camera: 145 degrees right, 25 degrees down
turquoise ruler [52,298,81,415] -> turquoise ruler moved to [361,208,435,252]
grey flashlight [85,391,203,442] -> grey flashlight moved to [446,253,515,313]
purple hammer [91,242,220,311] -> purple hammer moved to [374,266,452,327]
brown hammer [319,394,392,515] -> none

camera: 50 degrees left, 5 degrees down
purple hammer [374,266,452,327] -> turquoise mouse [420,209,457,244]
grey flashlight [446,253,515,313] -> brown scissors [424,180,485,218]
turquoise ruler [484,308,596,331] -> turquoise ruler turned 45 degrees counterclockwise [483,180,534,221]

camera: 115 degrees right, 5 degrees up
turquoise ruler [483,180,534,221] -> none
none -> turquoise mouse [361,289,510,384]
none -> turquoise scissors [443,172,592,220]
========
Give the count of lines in the listing above that hold the word "mouse", and say nothing else.

2